Exercise details> Find the lines below that contain "yellow" and tally them. Return only the total.

Given material>
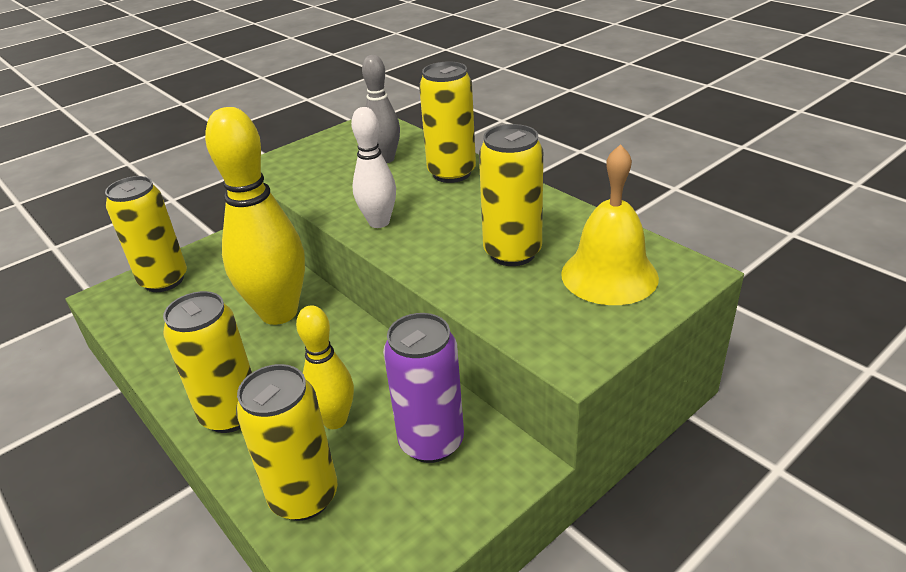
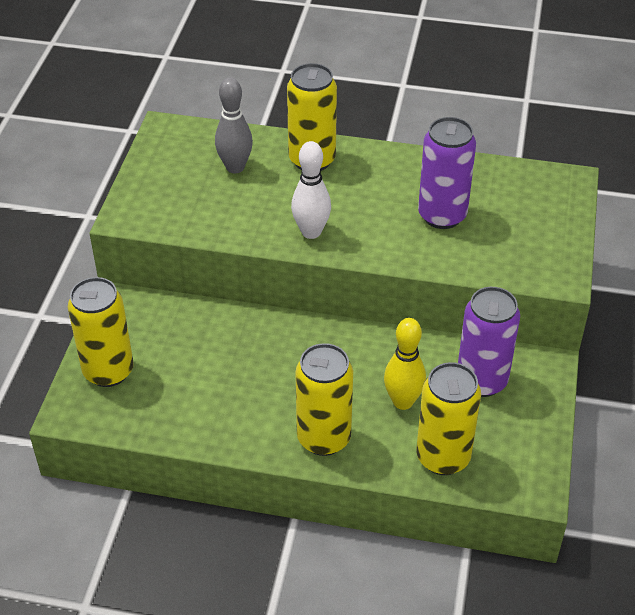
camera: 40 degrees left, 10 degrees up
(279, 313) = (256, 348): yellow bowling pin -> none
(512, 253) = (442, 215): yellow can -> purple can
(609, 275) = (523, 206): yellow bell -> none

Written answer> 3